**DATASET:**
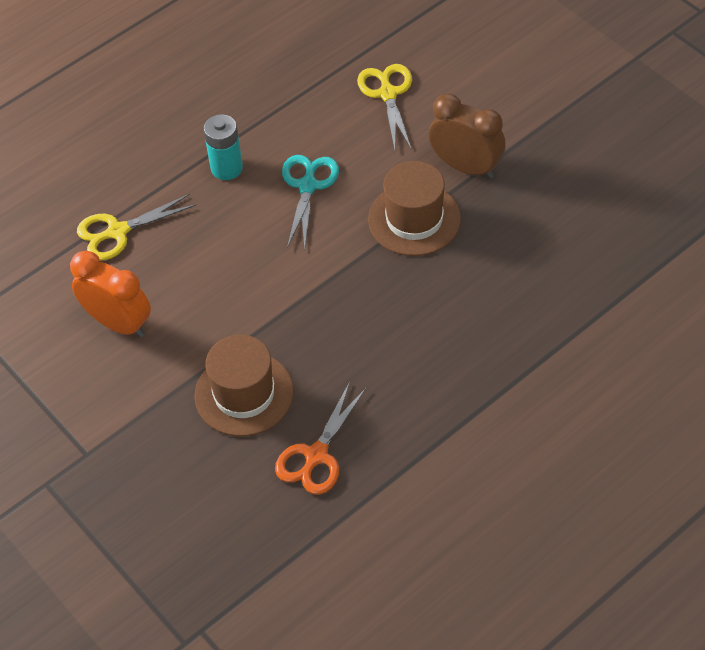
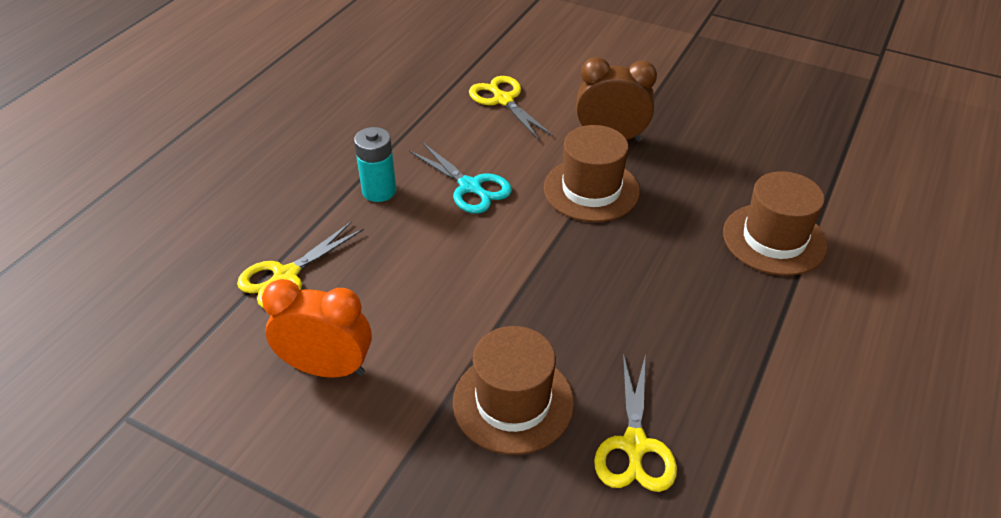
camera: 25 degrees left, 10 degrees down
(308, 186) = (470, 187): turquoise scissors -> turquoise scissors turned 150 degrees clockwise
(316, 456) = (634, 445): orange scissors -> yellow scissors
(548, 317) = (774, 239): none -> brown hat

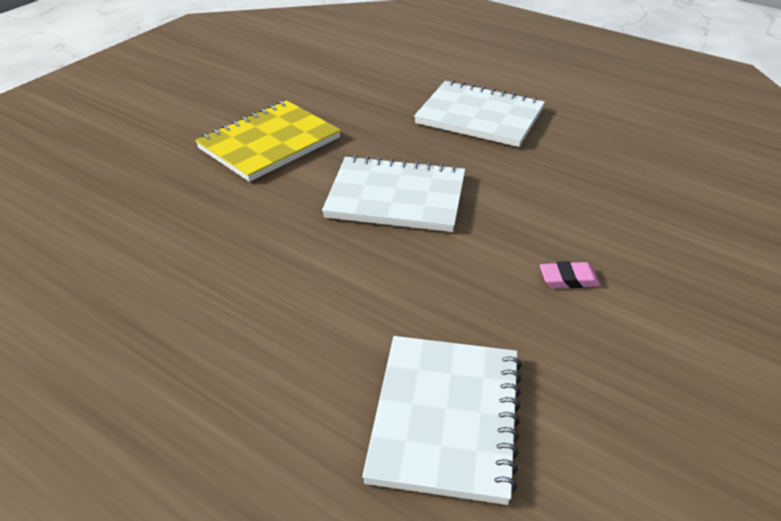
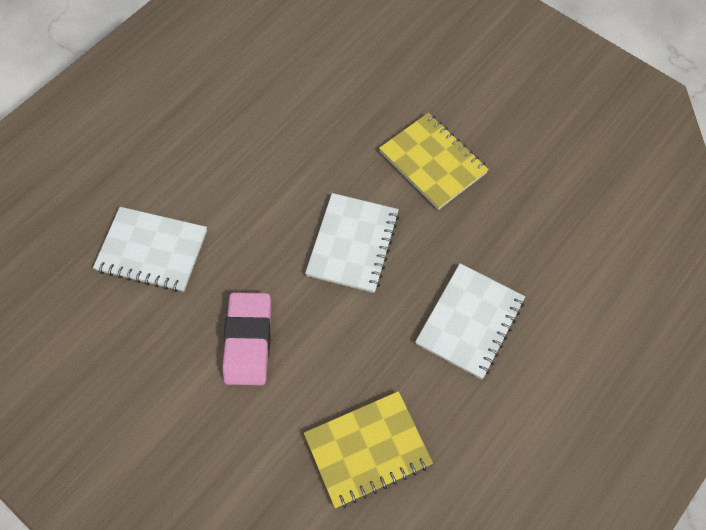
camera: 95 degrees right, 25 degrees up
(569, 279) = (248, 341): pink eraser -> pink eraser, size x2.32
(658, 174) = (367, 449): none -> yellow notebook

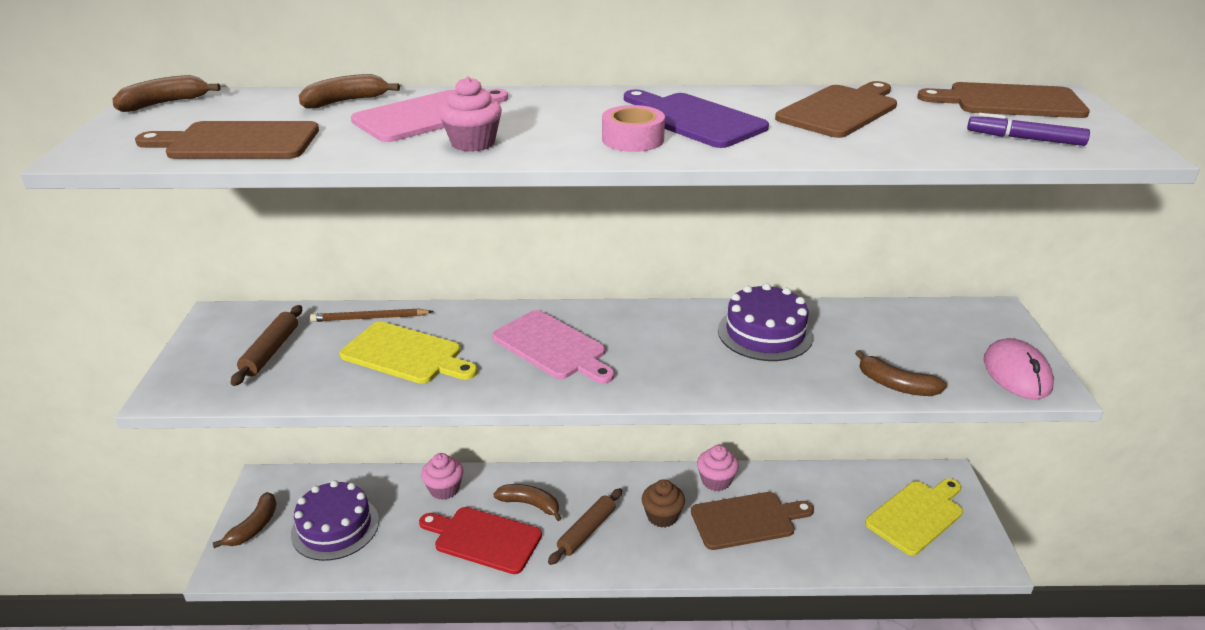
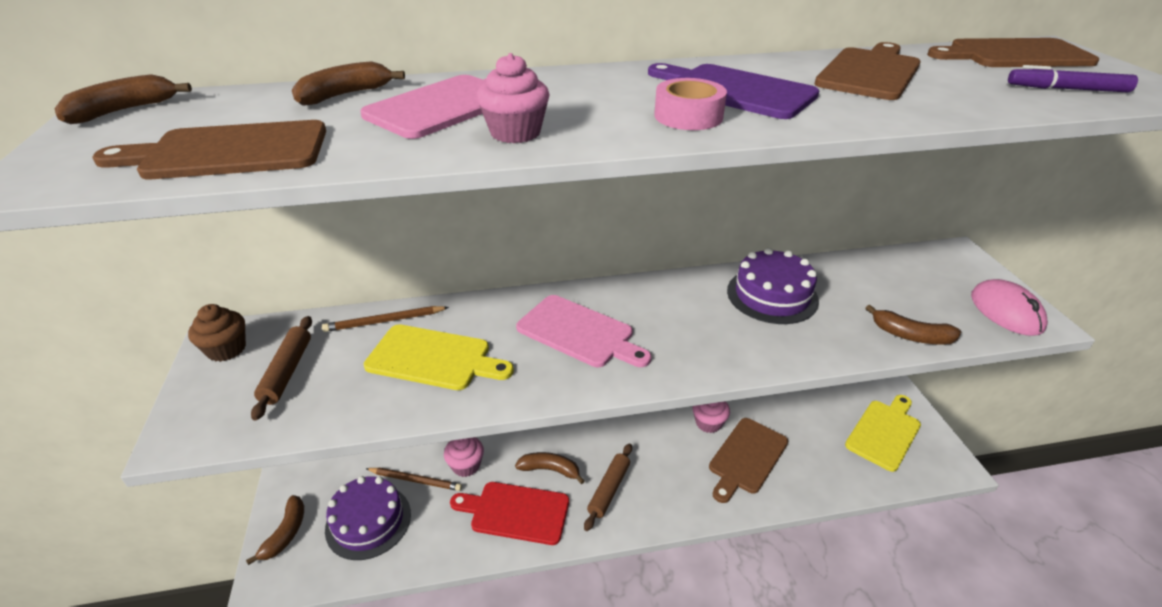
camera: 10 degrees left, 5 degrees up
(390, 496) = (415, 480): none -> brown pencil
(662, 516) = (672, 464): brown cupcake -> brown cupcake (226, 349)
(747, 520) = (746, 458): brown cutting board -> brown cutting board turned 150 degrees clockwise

**TASK GOAL:** Starting from the records above, filter out all lines except those containing the word "yellow".

**EXERCISE RESULT:**
(316, 456) = (634, 445): orange scissors -> yellow scissors
(658, 174) = (367, 449): none -> yellow notebook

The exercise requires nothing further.